===== Entries supplied =====

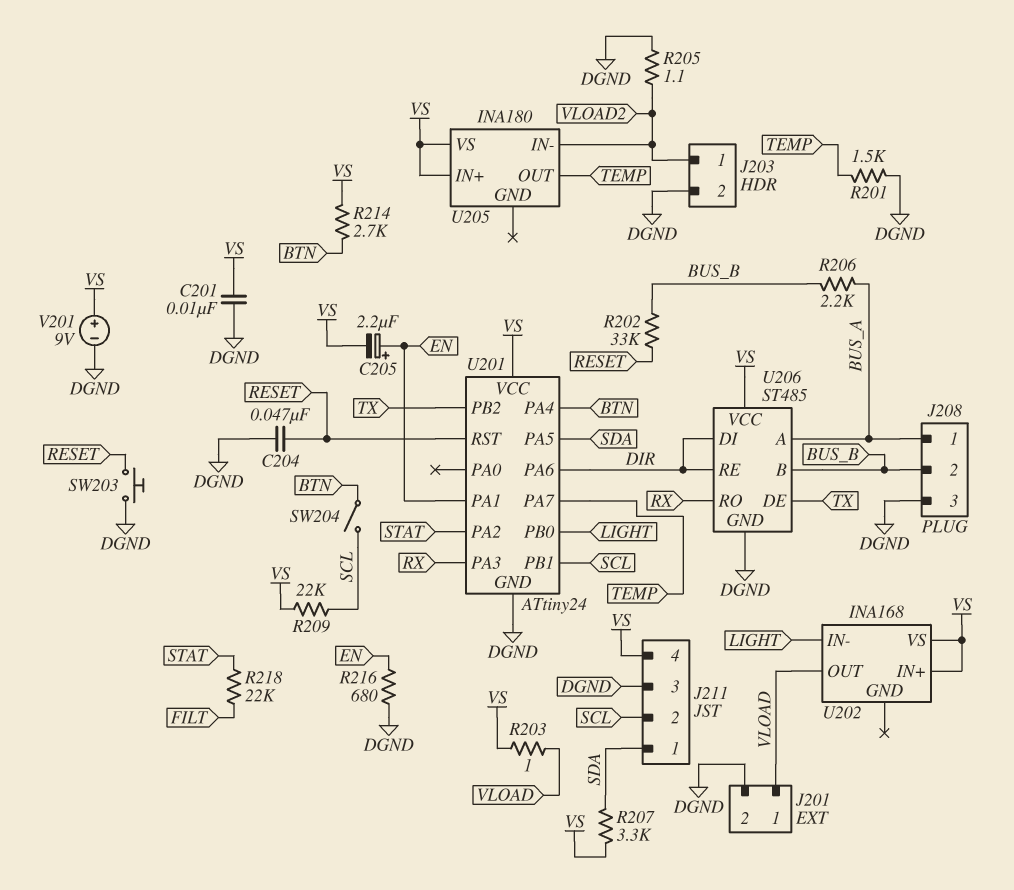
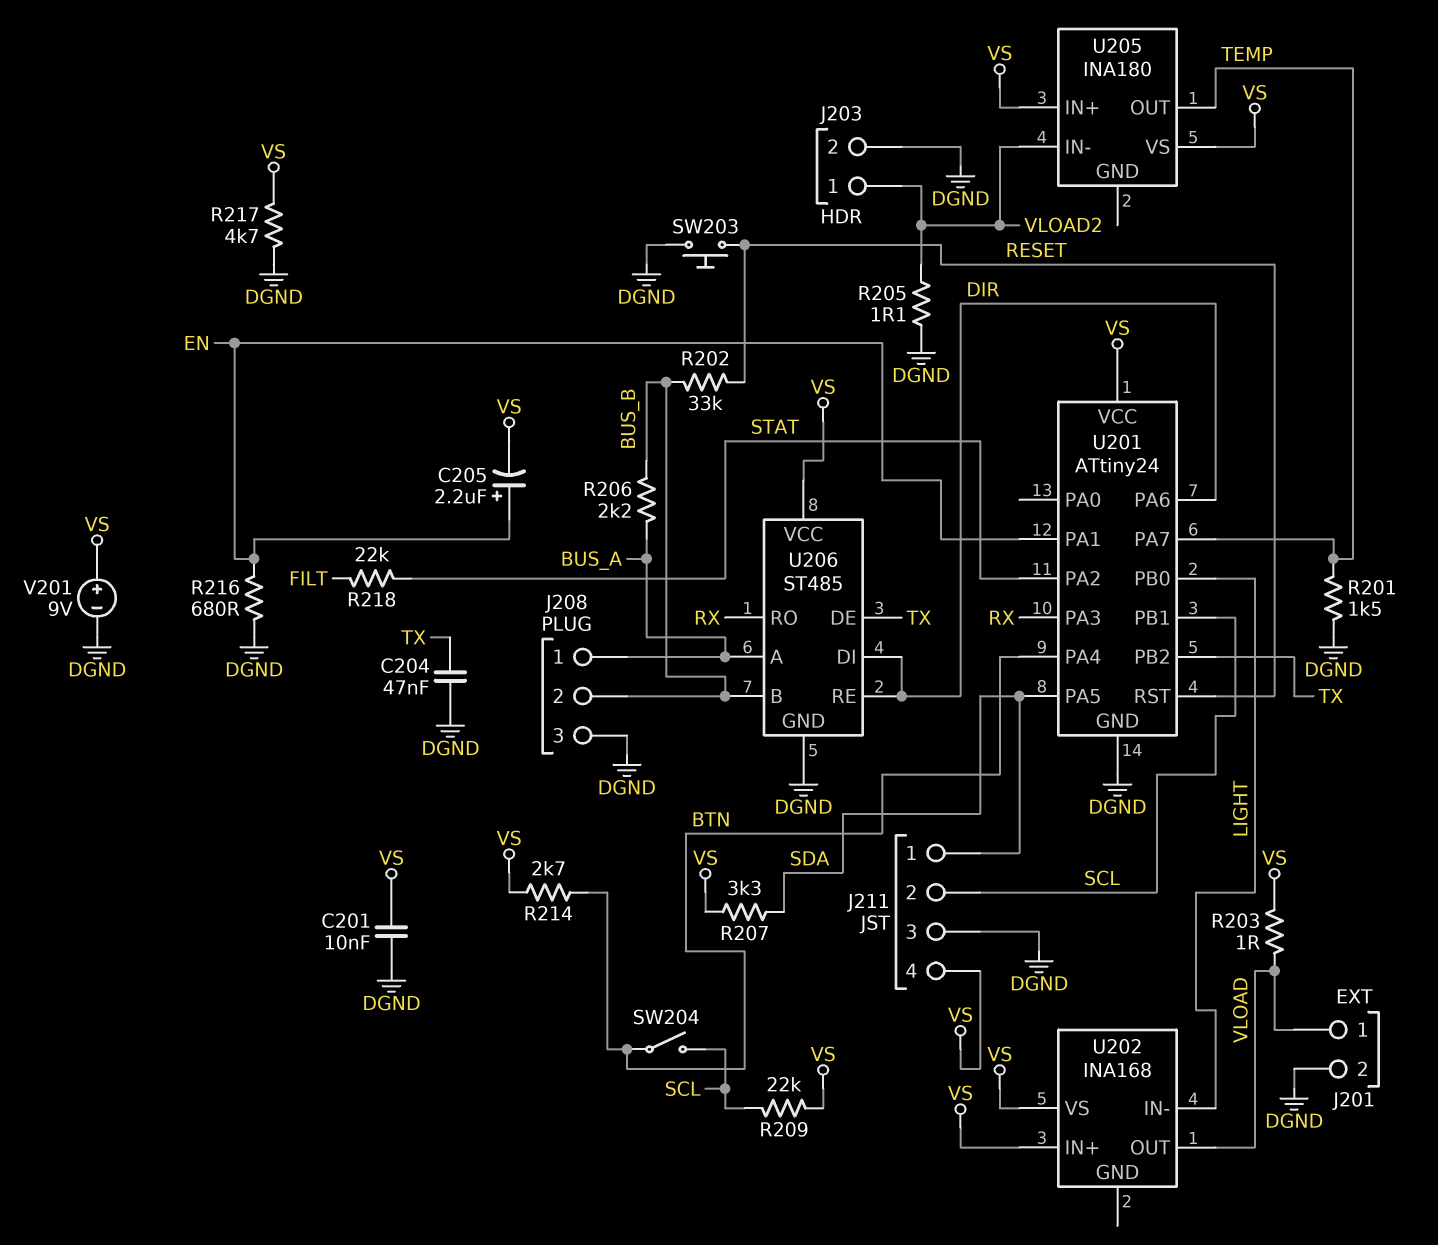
C204: 47nF (DGND, RESET) -> 47nF (DGND, TX)
R217: none -> 4.7k (DGND, VS)

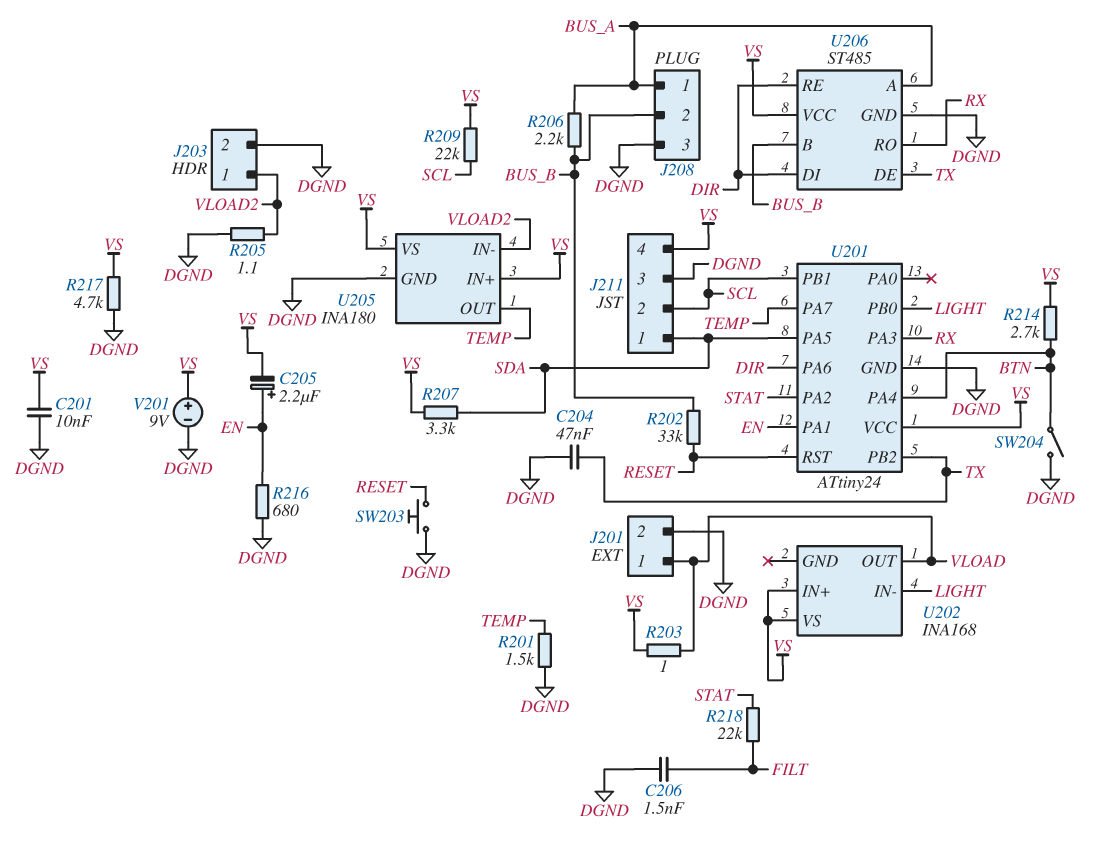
C206: none -> 1.5nF (DGND, FILT)
SW204: switch (BTN, SCL) -> switch (BTN, DGND)
U205 pin GND: none -> DGND

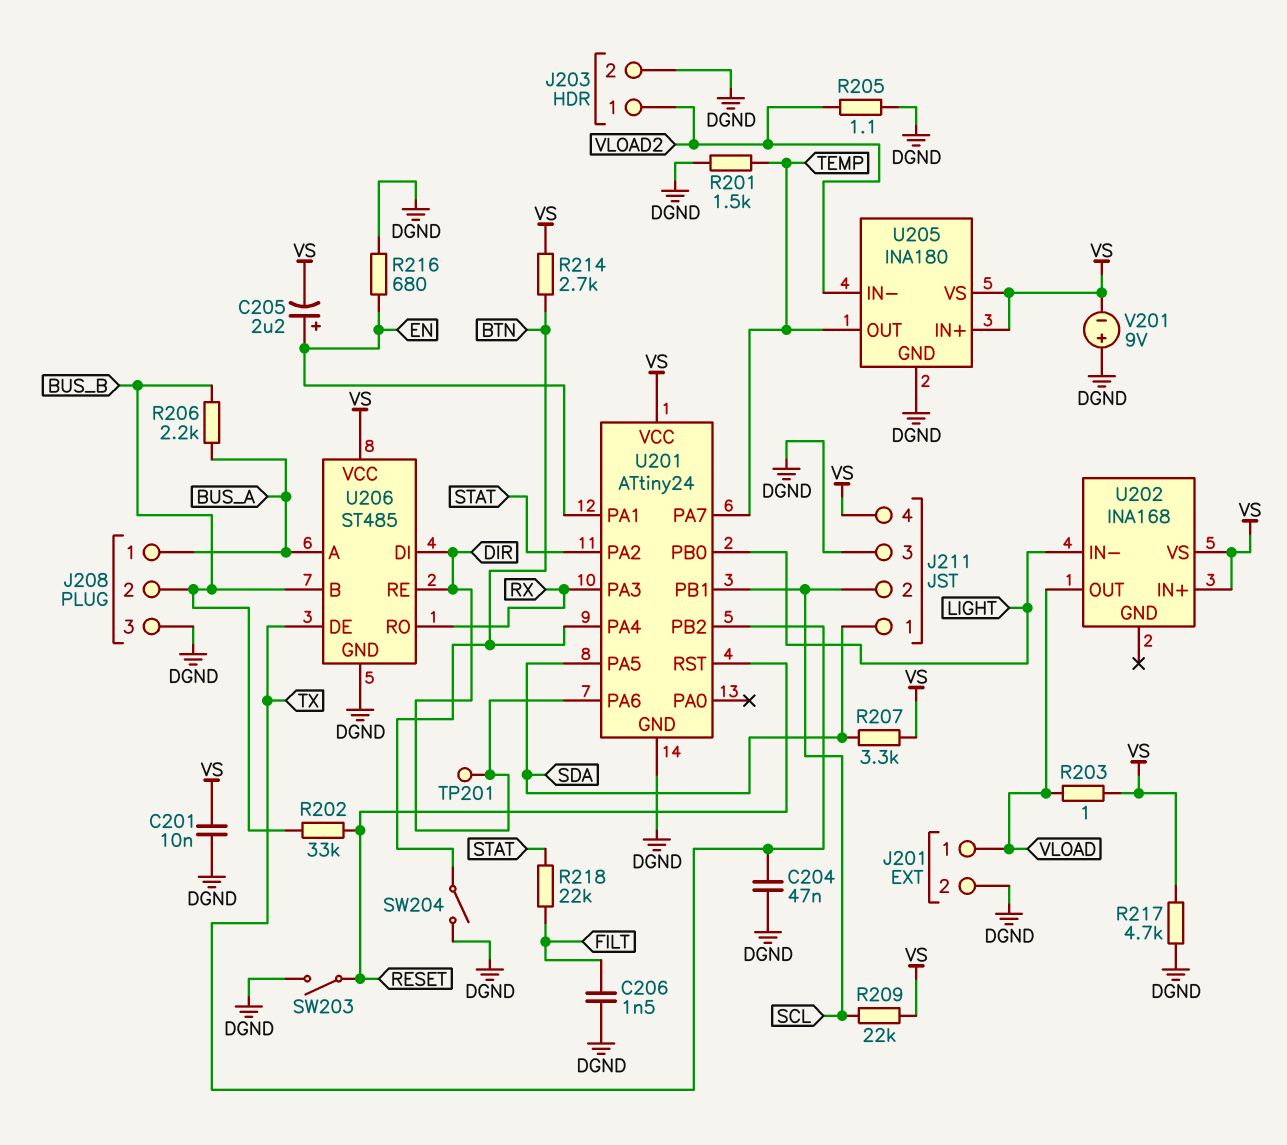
SW203: button (DGND, RESET) -> switch (DGND, RESET)
TP201: none -> test point (DIR)
V201: 9V (plus VS, minus DGND) -> 9V (plus DGND, minus VS)

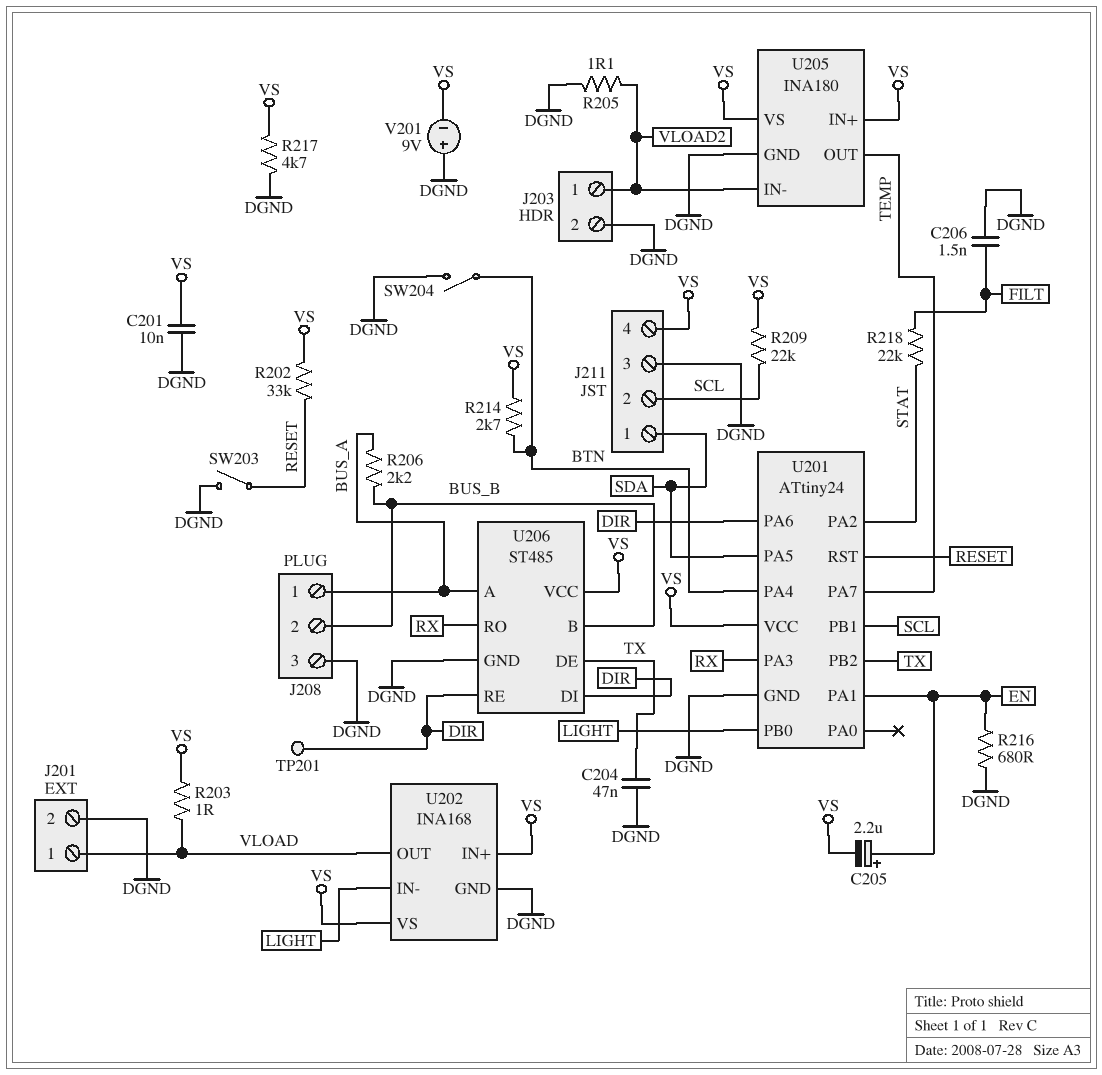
R201: 1.5k (DGND, TEMP) -> none
R202: 33k (BUS_B, RESET) -> 33k (RESET, VS)
R207: 3.3k (SDA, VS) -> none
U202 pin GND: none -> DGND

=====

Task directions: Word for word, output the lines from the line bearing "U205 pin GND: none -> DGND" through the end of the records above, and only those, without the pictures.

Finished task:
U205 pin GND: none -> DGND

SW203: button (DGND, RESET) -> switch (DGND, RESET)
TP201: none -> test point (DIR)
V201: 9V (plus VS, minus DGND) -> 9V (plus DGND, minus VS)

R201: 1.5k (DGND, TEMP) -> none
R202: 33k (BUS_B, RESET) -> 33k (RESET, VS)
R207: 3.3k (SDA, VS) -> none
U202 pin GND: none -> DGND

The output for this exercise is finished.